Task instructions
Please set down each of the lines below once more, exactly, omitting all pictures.

Dataset section
-.-.-
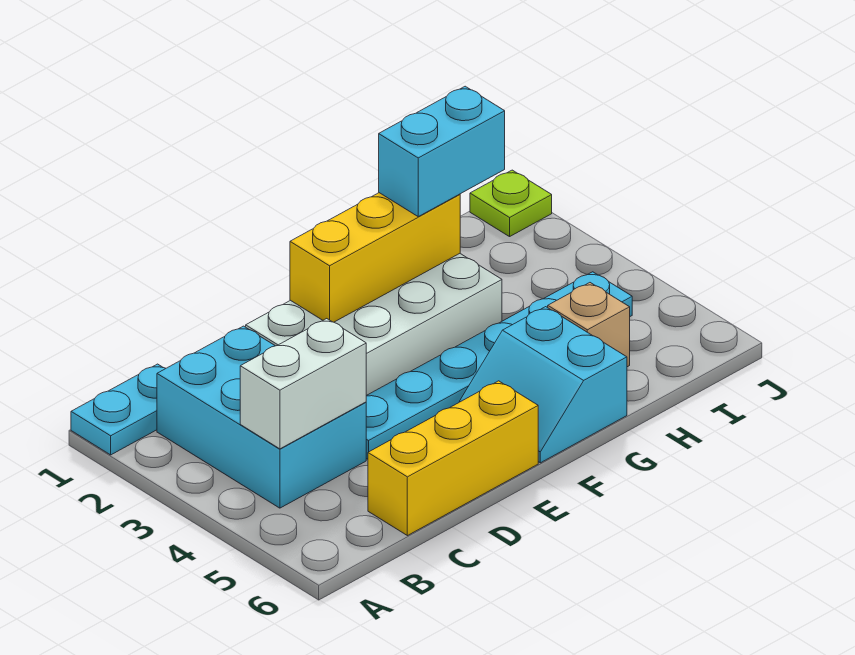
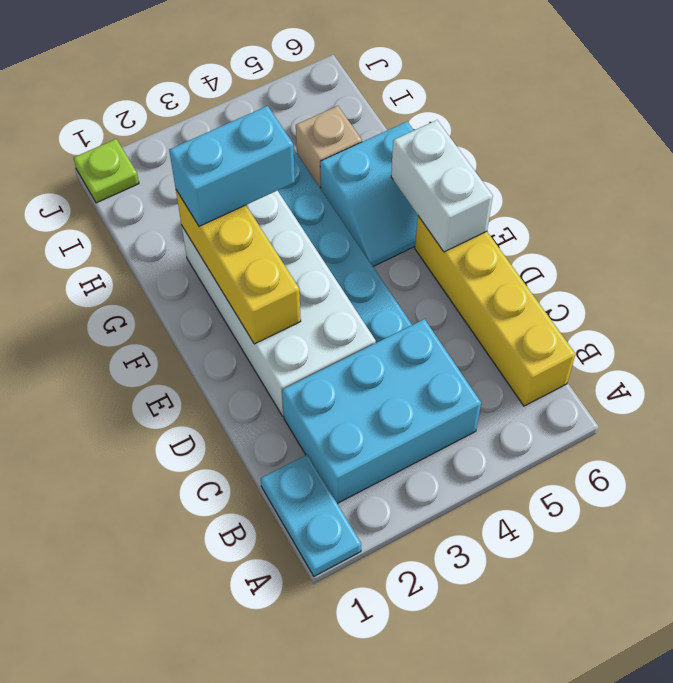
white brick B4:C4 level 2 -> white brick E6:F6 level 2
yellow brick C6:E6 level 1 -> yellow brick B6:E6 level 1
cyan brick G2:H2 level 3 -> cyan brick G2:G3 level 3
-.-.-
Task solution
white brick B4:C4 level 2 -> white brick E6:F6 level 2
yellow brick C6:E6 level 1 -> yellow brick B6:E6 level 1
cyan brick G2:H2 level 3 -> cyan brick G2:G3 level 3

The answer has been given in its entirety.